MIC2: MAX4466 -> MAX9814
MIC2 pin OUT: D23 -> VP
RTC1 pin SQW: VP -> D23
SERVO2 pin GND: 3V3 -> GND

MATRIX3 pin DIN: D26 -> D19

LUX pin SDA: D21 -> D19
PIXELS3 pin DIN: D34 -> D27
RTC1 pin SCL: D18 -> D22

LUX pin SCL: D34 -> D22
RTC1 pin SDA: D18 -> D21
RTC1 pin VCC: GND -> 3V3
+++
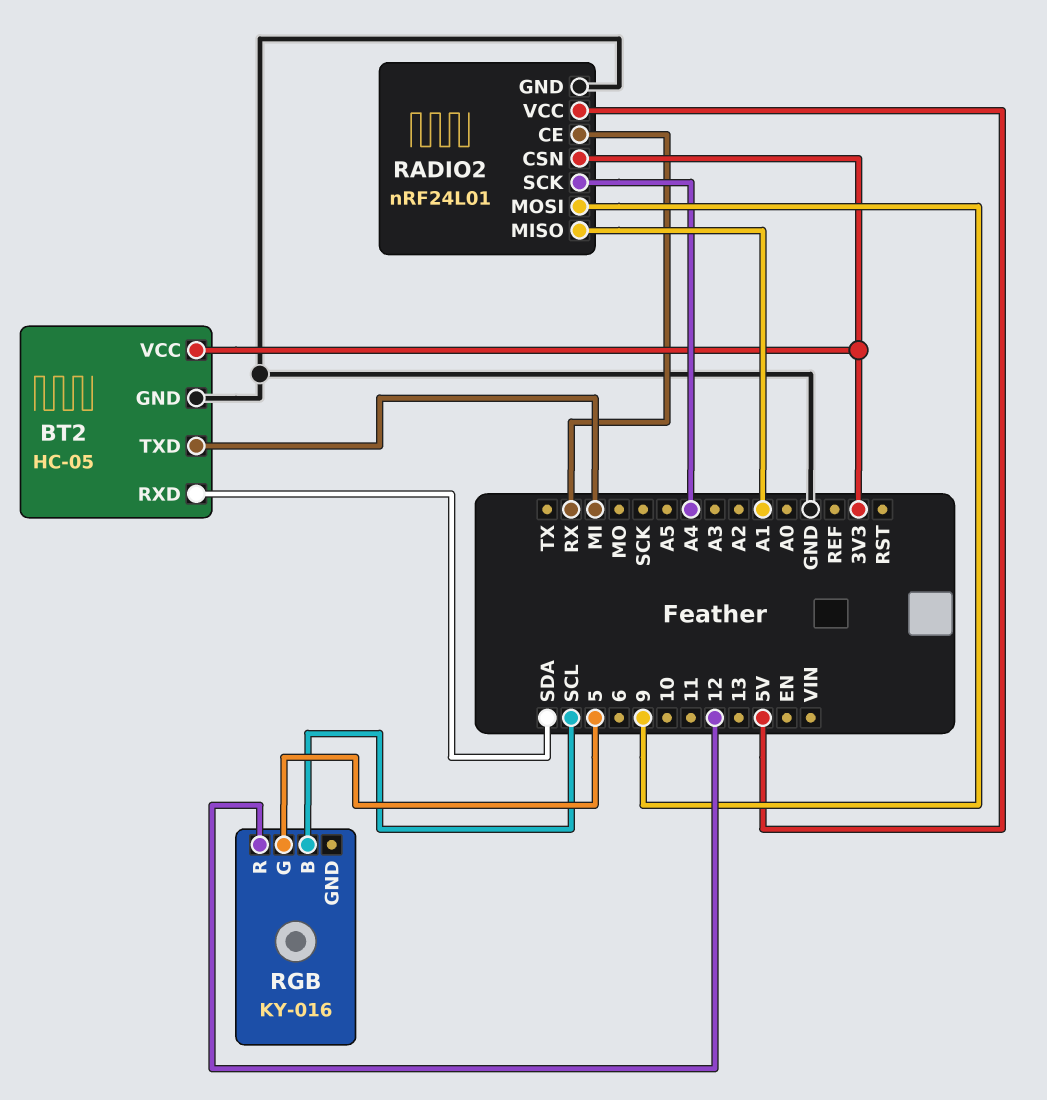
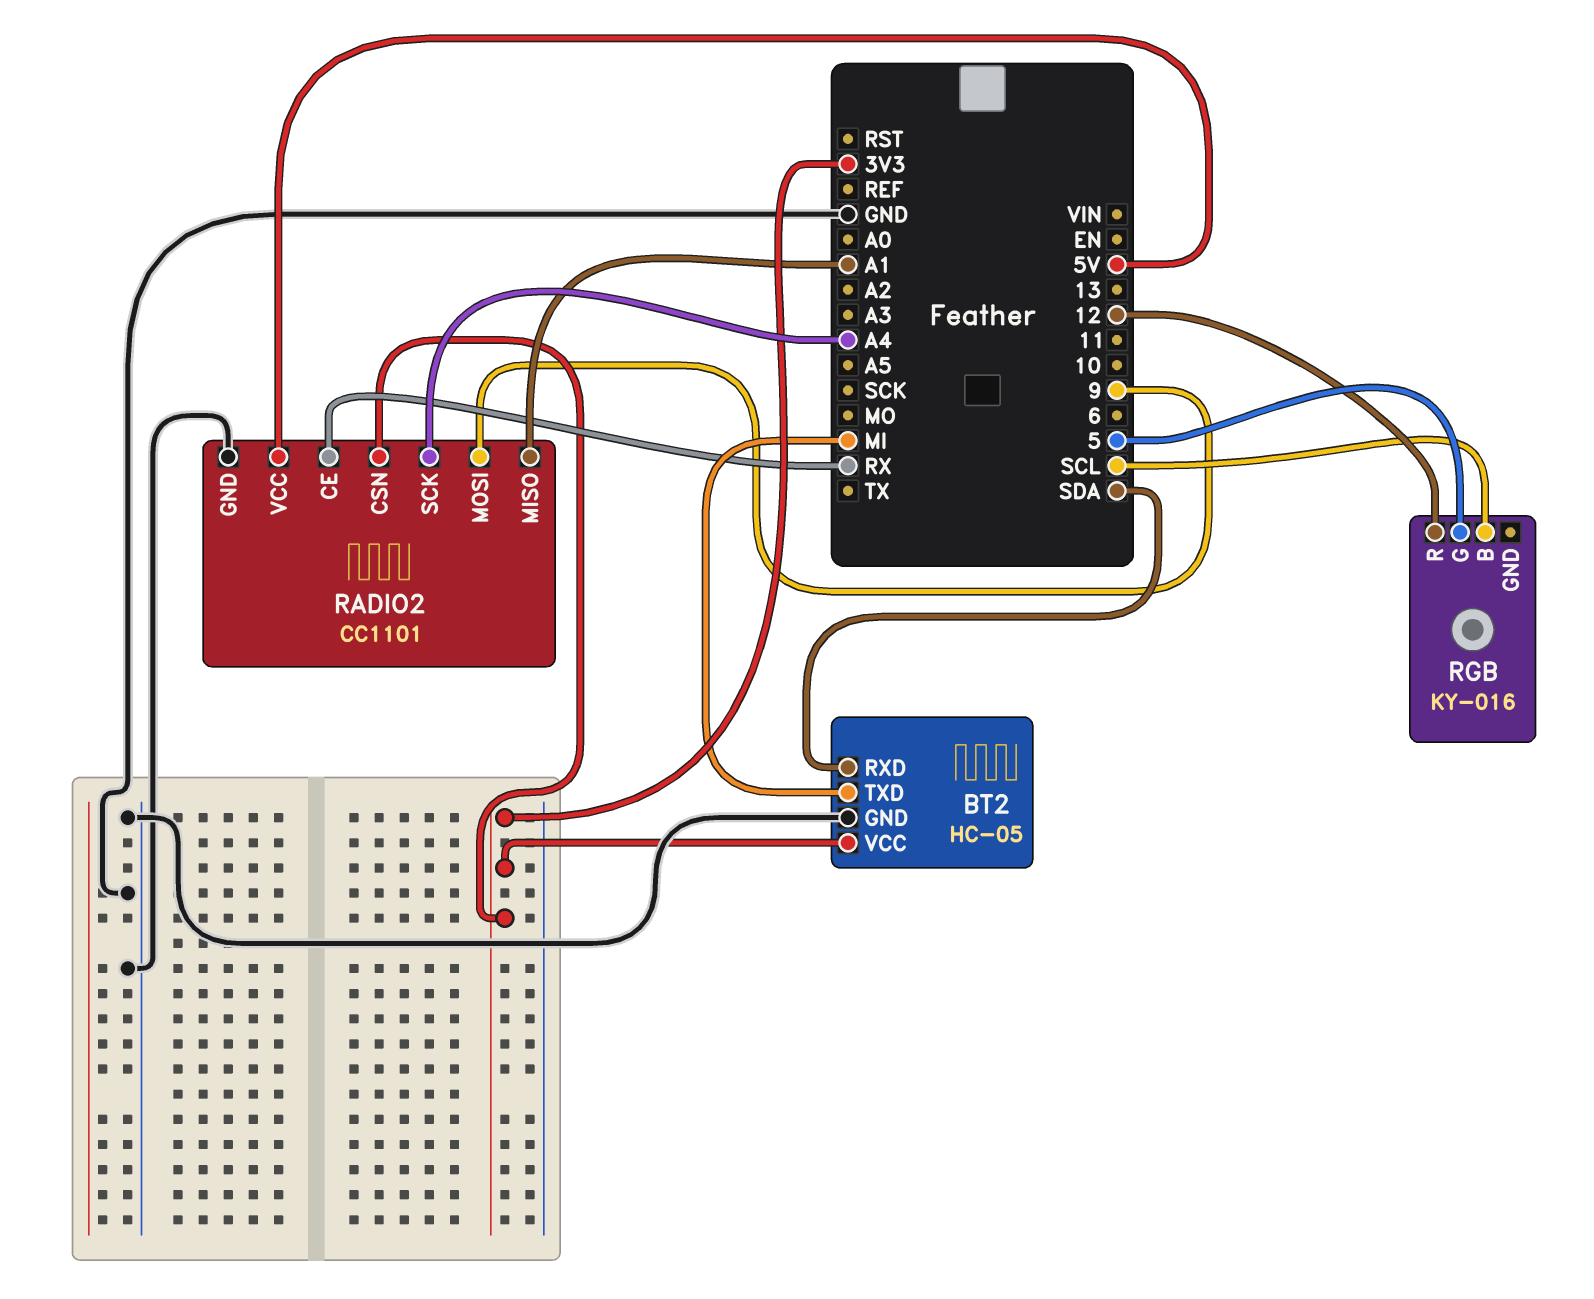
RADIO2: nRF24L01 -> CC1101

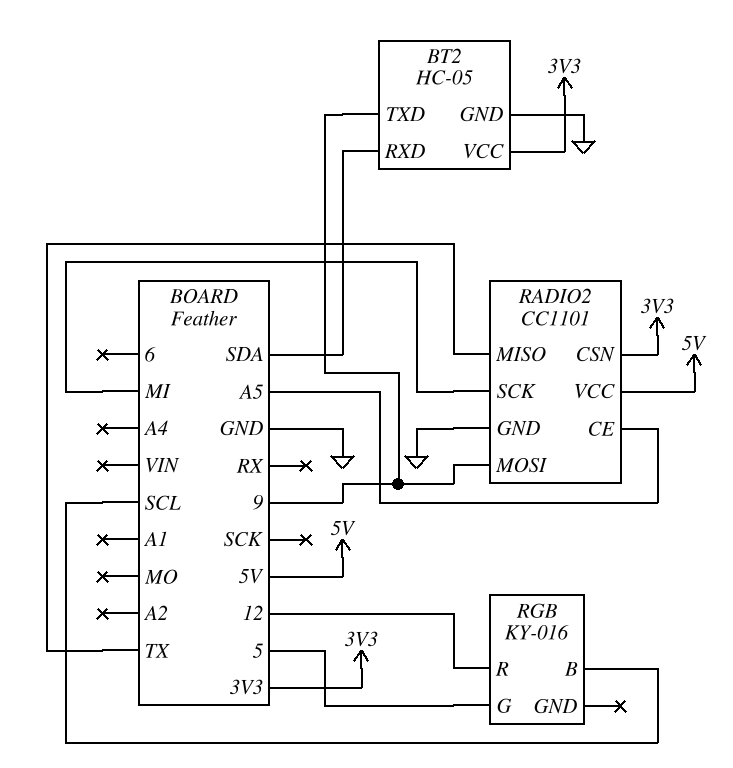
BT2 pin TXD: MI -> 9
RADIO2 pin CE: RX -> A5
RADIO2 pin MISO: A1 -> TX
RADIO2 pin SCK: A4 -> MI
+++
> Task to complete
Copy the records above exactly, beginning at the line that contains "MATRIX3 pin DIN: D26 -> D19" and stopping after the line that contains "RTC1 pin VCC: GND -> 3V3".

> Exercise answer
MATRIX3 pin DIN: D26 -> D19

LUX pin SDA: D21 -> D19
PIXELS3 pin DIN: D34 -> D27
RTC1 pin SCL: D18 -> D22

LUX pin SCL: D34 -> D22
RTC1 pin SDA: D18 -> D21
RTC1 pin VCC: GND -> 3V3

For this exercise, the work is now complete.